Records from a data collection
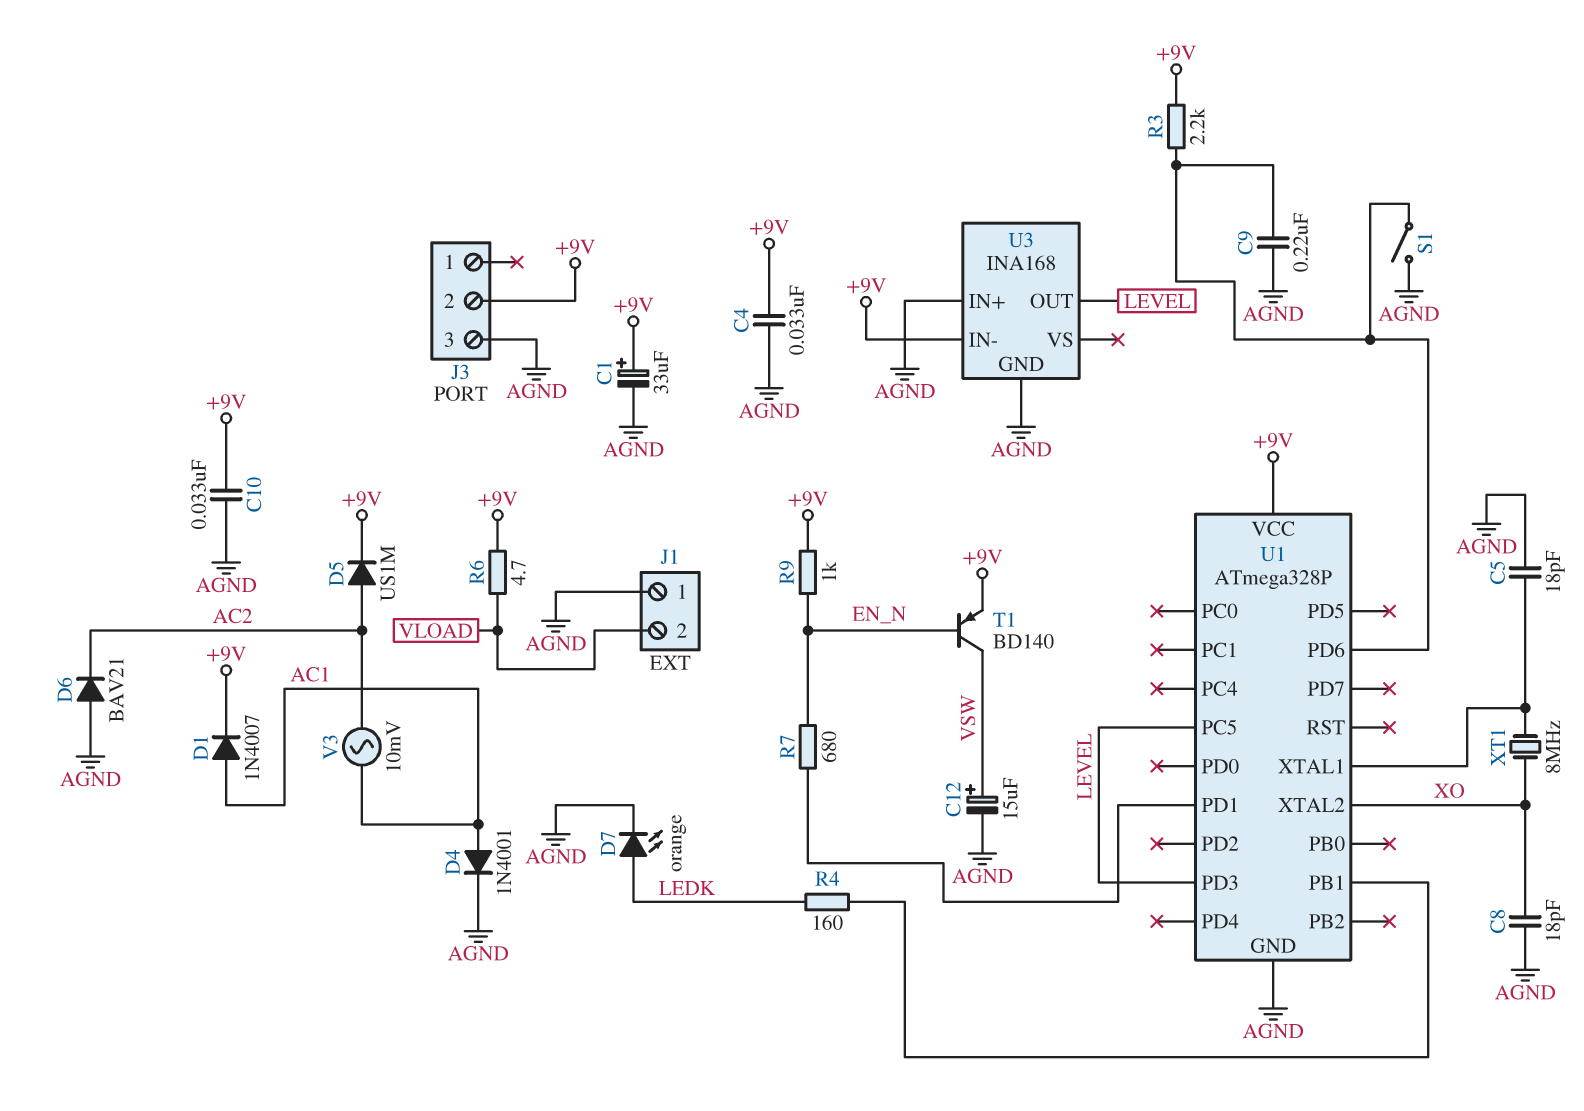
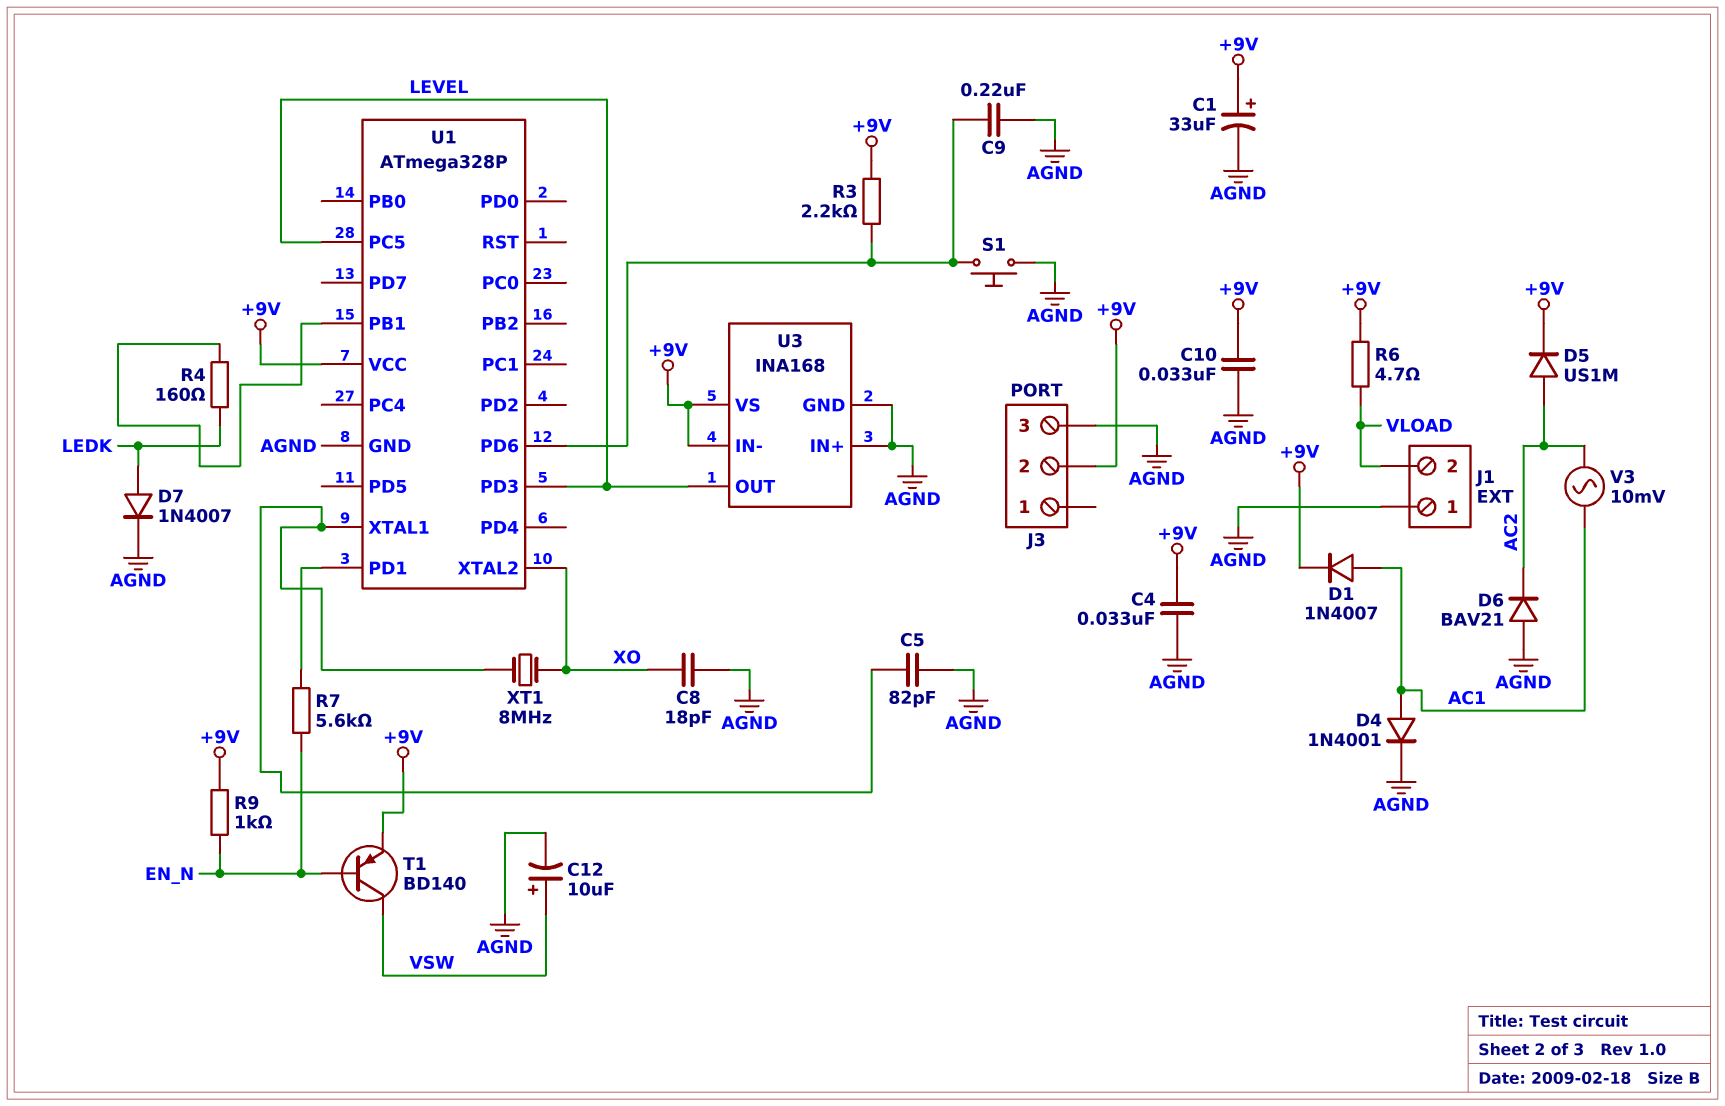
C5: 18pF (AGND, U1/XTAL1) -> 82pF (AGND, U1/XTAL1)
C12: 15uF (plus VSW, minus AGND) -> 10uF (plus VSW, minus AGND)
D7: LED orange (A LEDK, K AGND) -> diode 1N4007 (A LEDK, K AGND)
R7: 680 (EN_N, U1/PD1) -> 5.6k (EN_N, U1/PD1)
S1: switch (AGND, U1/PD6) -> button (AGND, U1/PD6)
U3 pin VS: none -> +9V

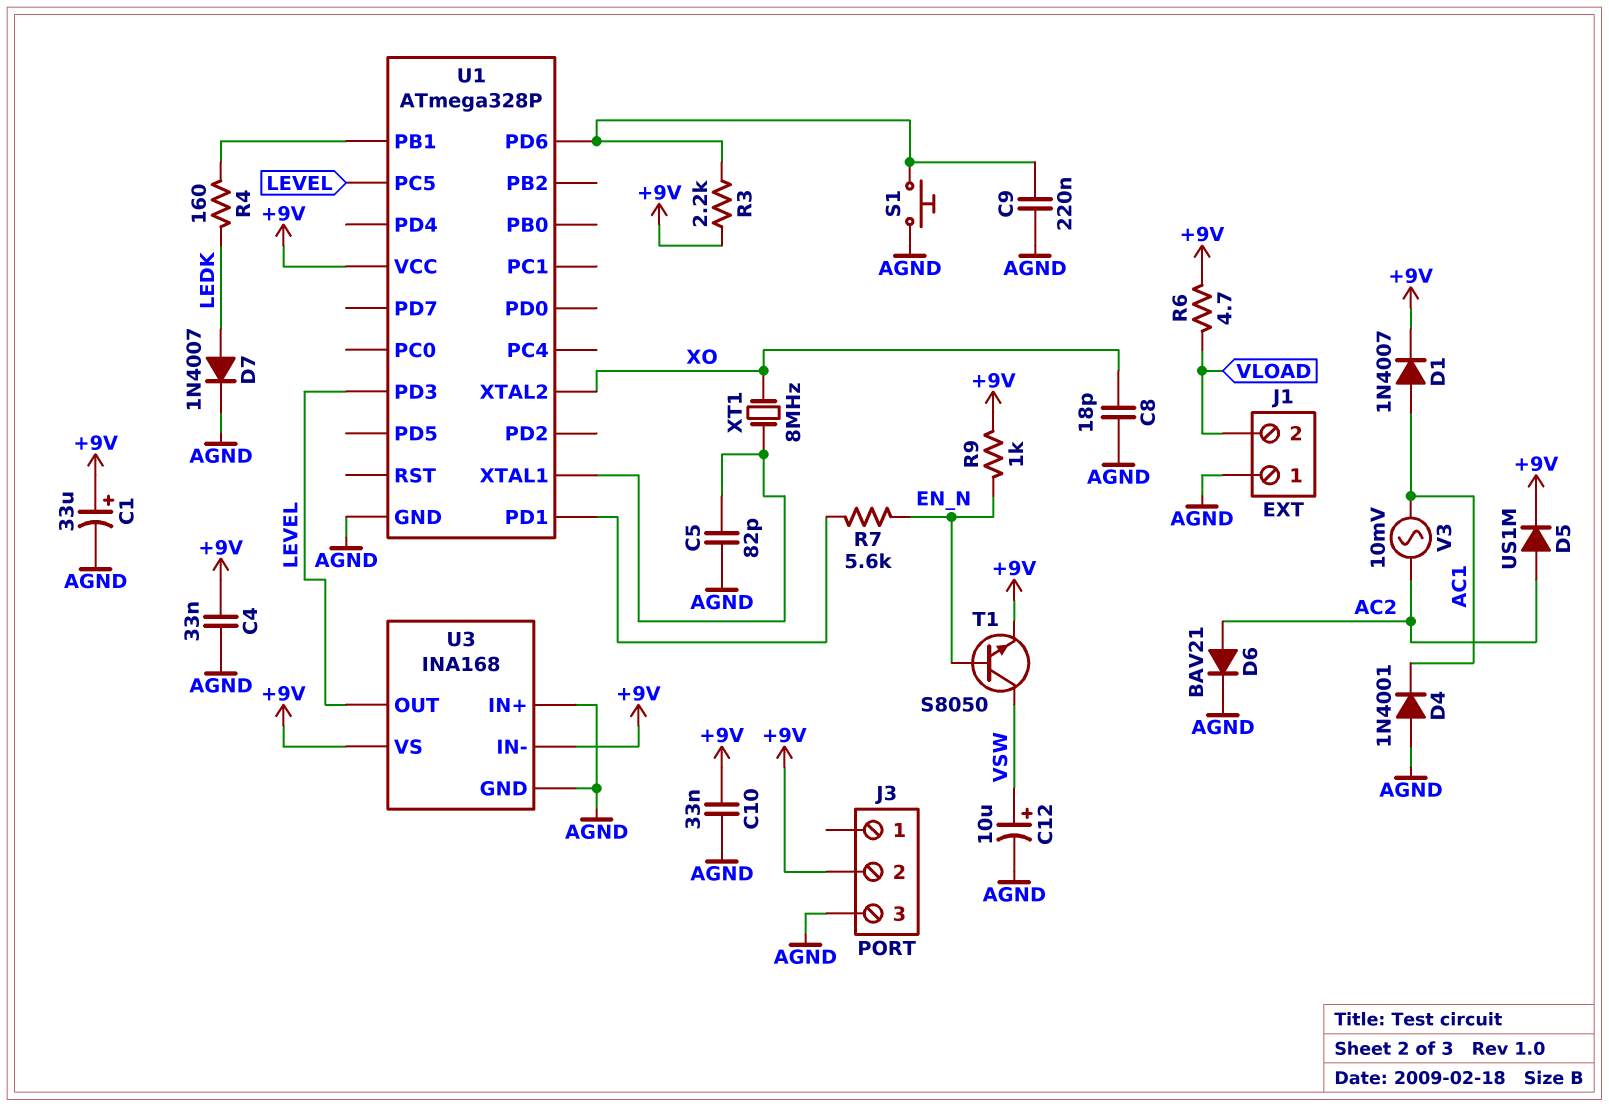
D4: diode 1N4001 (A AC1, K AGND) -> diode 1N4001 (A AGND, K AC1)
D6: diode BAV21 (A AGND, K AC2) -> diode BAV21 (A AC2, K AGND)
T1: PNP BD140 (B EN_N, C VSW, E +9V) -> NPN S8050 (B EN_N, C VSW, E +9V)

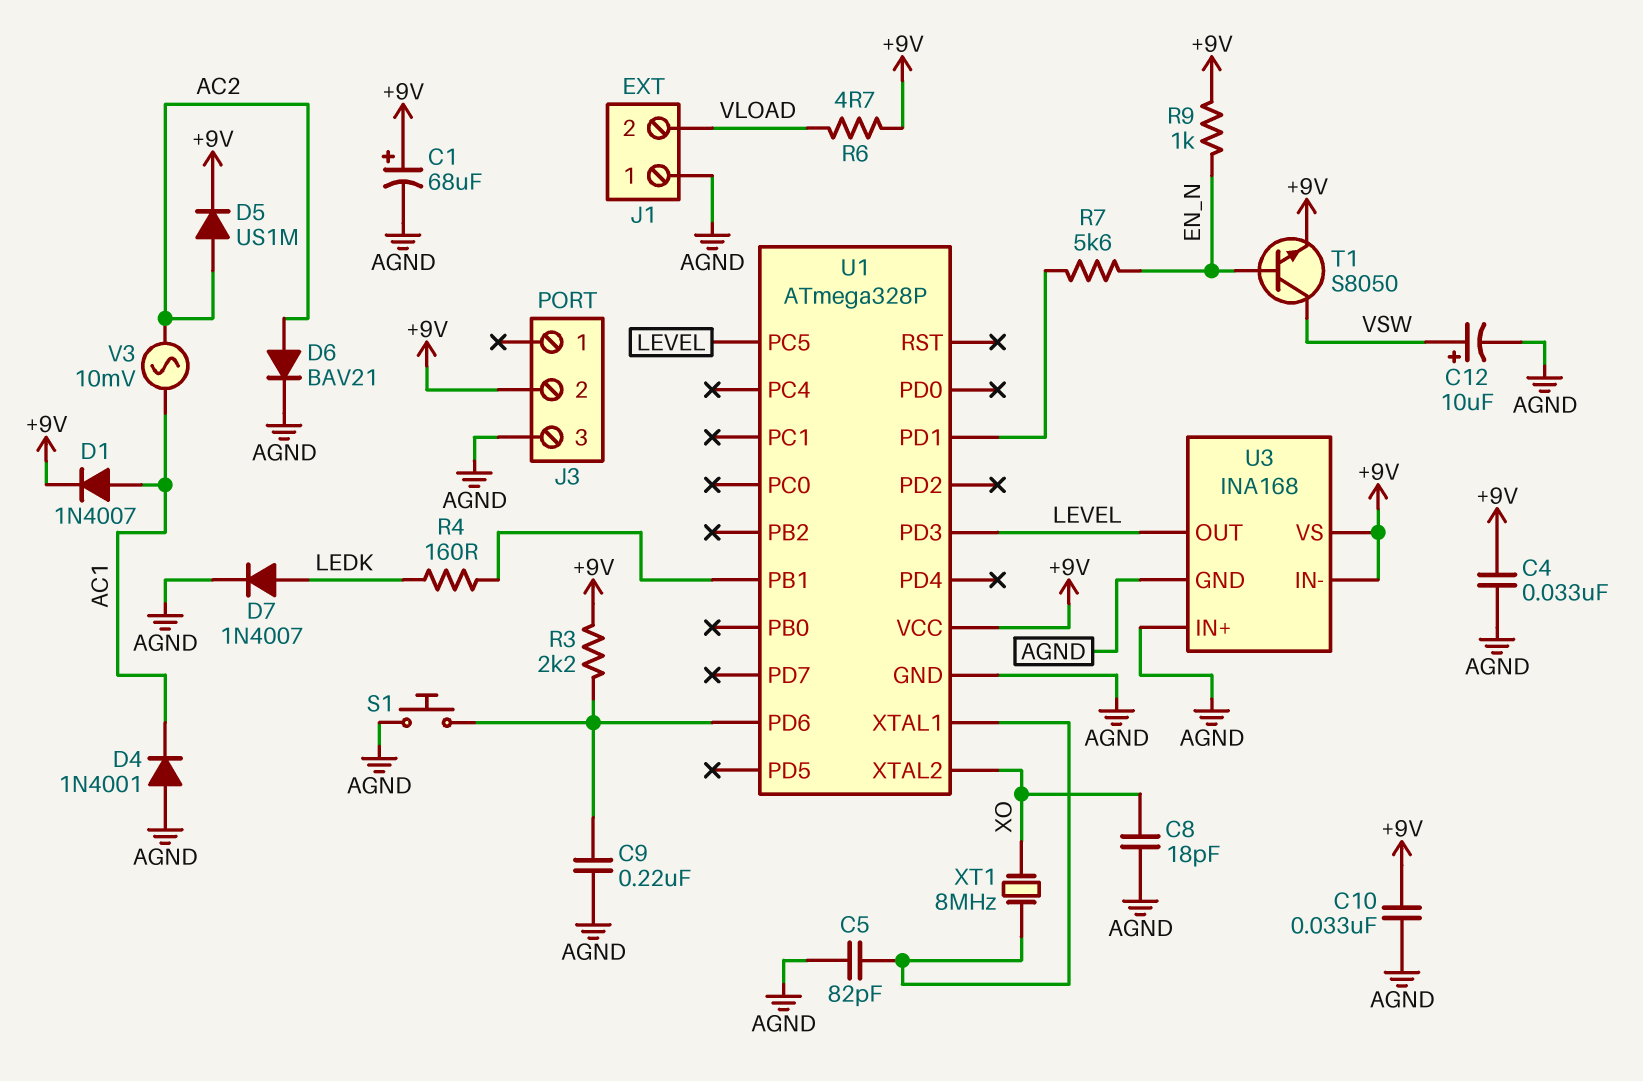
C1: 33uF (plus +9V, minus AGND) -> 68uF (plus +9V, minus AGND)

Task details – The task calls for duplicating the data exactly, with no images kept.

Task output –
C5: 18pF (AGND, U1/XTAL1) -> 82pF (AGND, U1/XTAL1)
C12: 15uF (plus VSW, minus AGND) -> 10uF (plus VSW, minus AGND)
D7: LED orange (A LEDK, K AGND) -> diode 1N4007 (A LEDK, K AGND)
R7: 680 (EN_N, U1/PD1) -> 5.6k (EN_N, U1/PD1)
S1: switch (AGND, U1/PD6) -> button (AGND, U1/PD6)
U3 pin VS: none -> +9V

D4: diode 1N4001 (A AC1, K AGND) -> diode 1N4001 (A AGND, K AC1)
D6: diode BAV21 (A AGND, K AC2) -> diode BAV21 (A AC2, K AGND)
T1: PNP BD140 (B EN_N, C VSW, E +9V) -> NPN S8050 (B EN_N, C VSW, E +9V)

C1: 33uF (plus +9V, minus AGND) -> 68uF (plus +9V, minus AGND)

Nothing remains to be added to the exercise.